-------- Extracted material

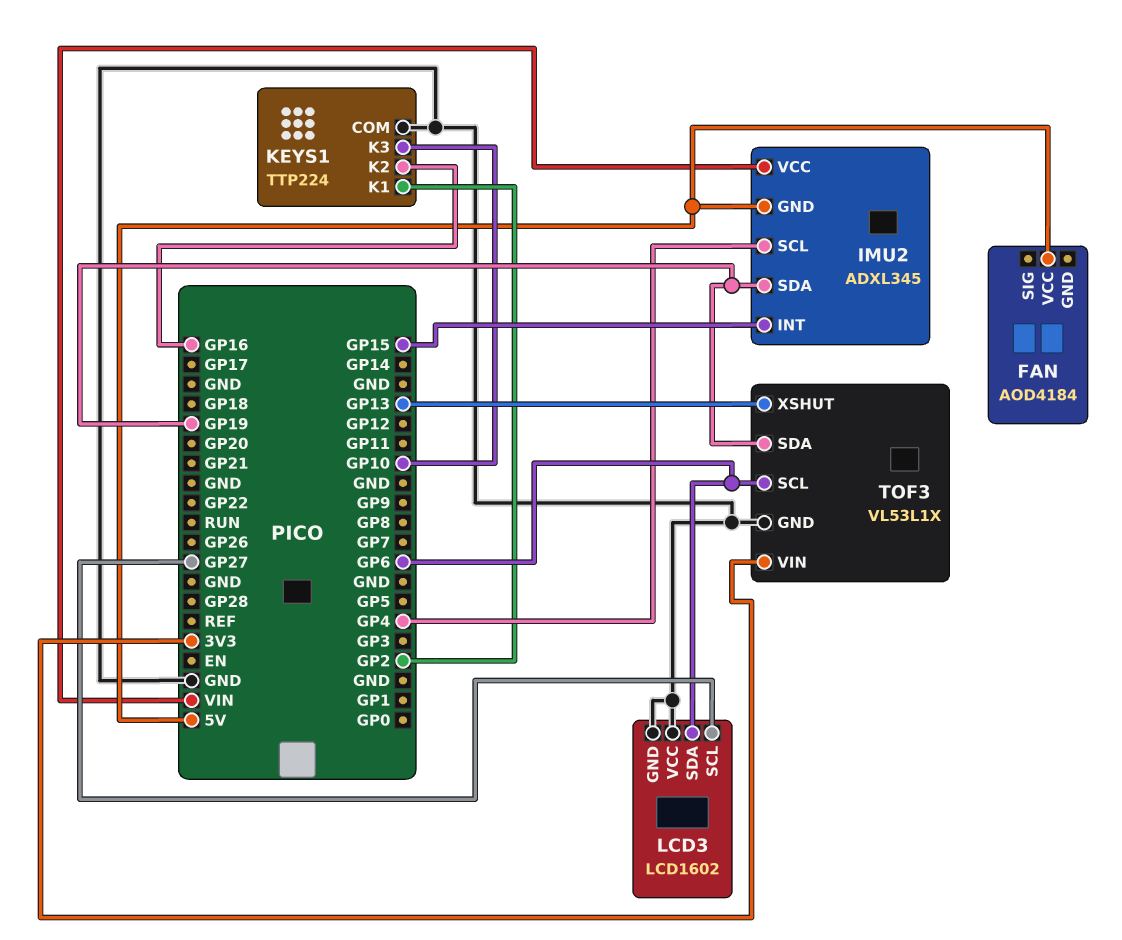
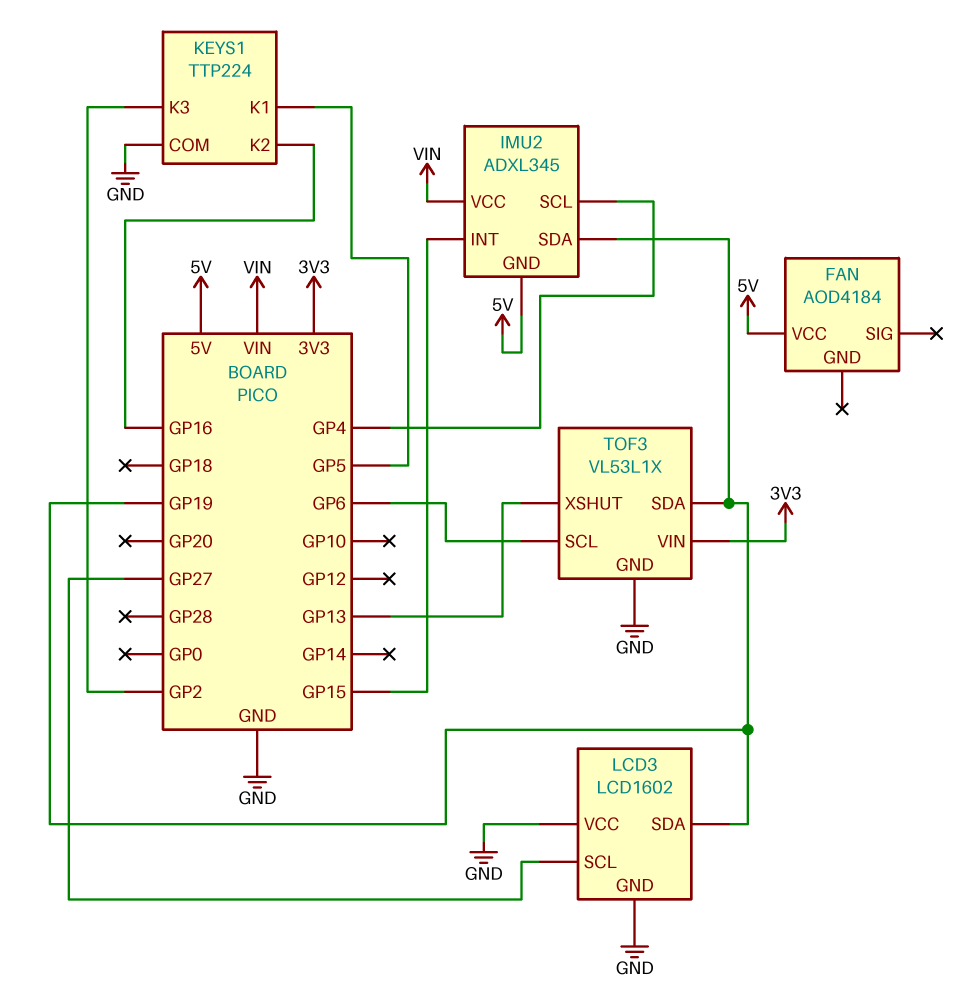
KEYS1 pin K1: GP2 -> GP5
KEYS1 pin K3: GP10 -> GP2
LCD3 pin SDA: GP6 -> GP19

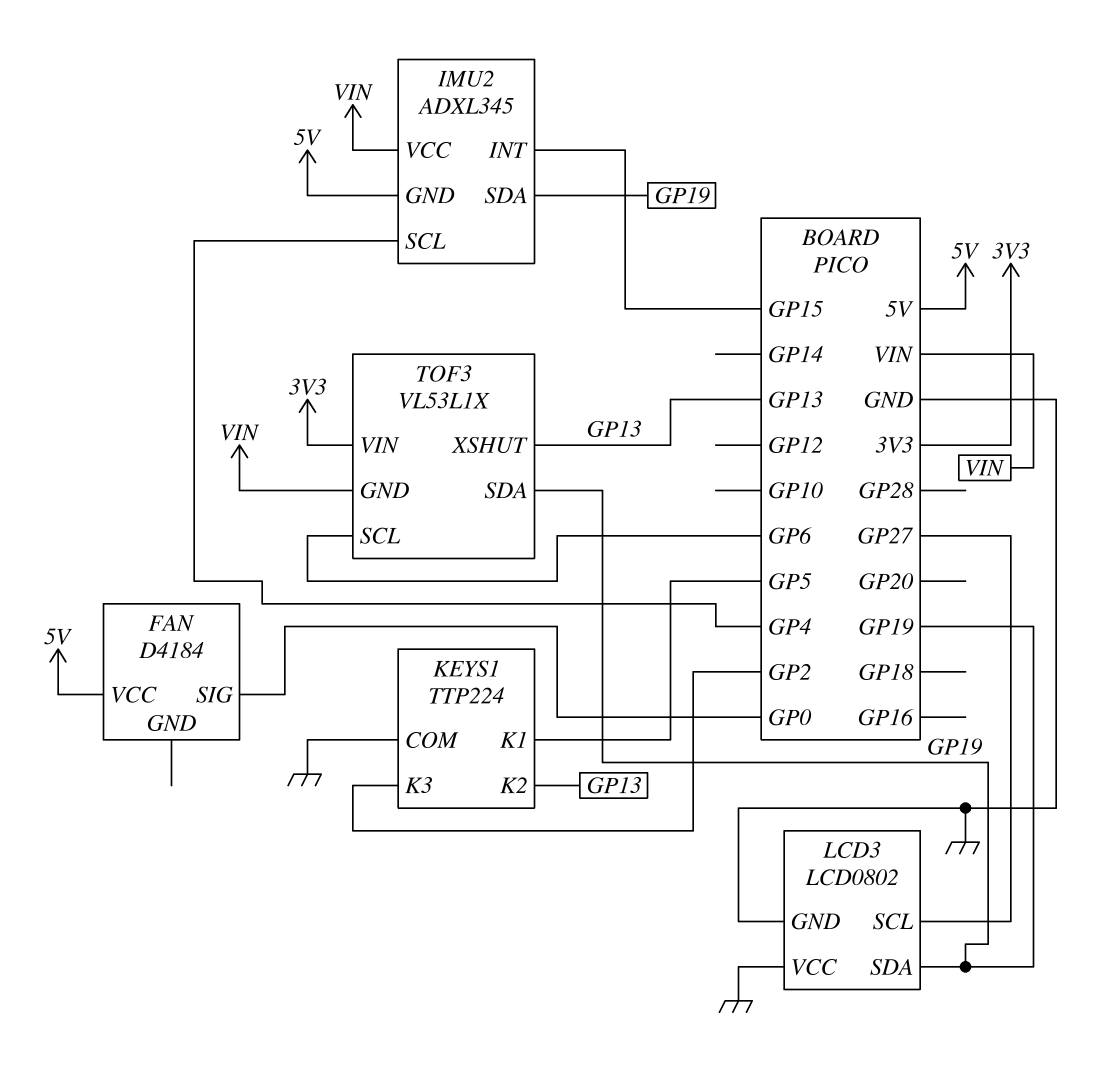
FAN: AOD4184 -> D4184
FAN pin SIG: none -> GP0
KEYS1 pin K2: GP16 -> GP13
LCD3: LCD1602 -> LCD0802
TOF3 pin GND: GND -> VIN

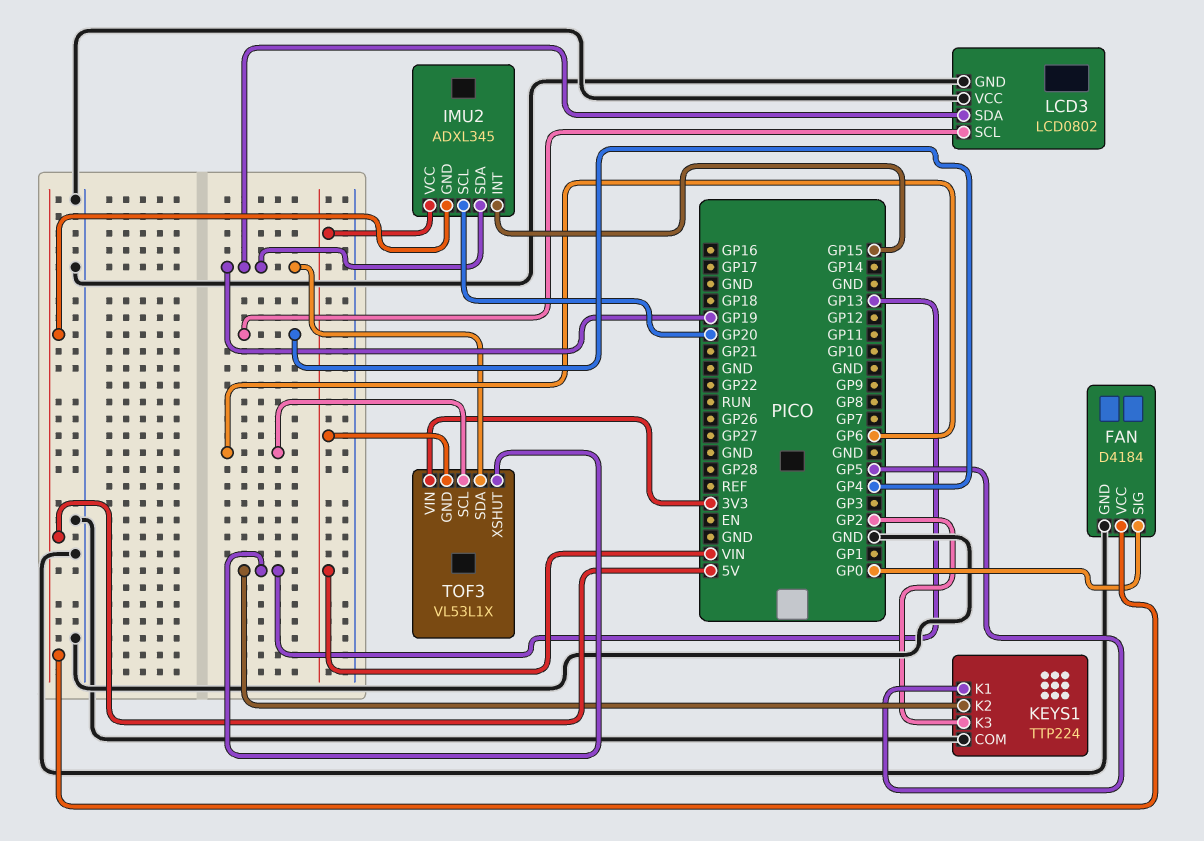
FAN pin GND: none -> GND
IMU2 pin SCL: GP4 -> GP20
LCD3 pin SCL: GP27 -> GP4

----------------

* **What this task involves**:
Only the records, copied exactly and free of pictures, belong in the answer.

* **Solution**:
KEYS1 pin K1: GP2 -> GP5
KEYS1 pin K3: GP10 -> GP2
LCD3 pin SDA: GP6 -> GP19

FAN: AOD4184 -> D4184
FAN pin SIG: none -> GP0
KEYS1 pin K2: GP16 -> GP13
LCD3: LCD1602 -> LCD0802
TOF3 pin GND: GND -> VIN

FAN pin GND: none -> GND
IMU2 pin SCL: GP4 -> GP20
LCD3 pin SCL: GP27 -> GP4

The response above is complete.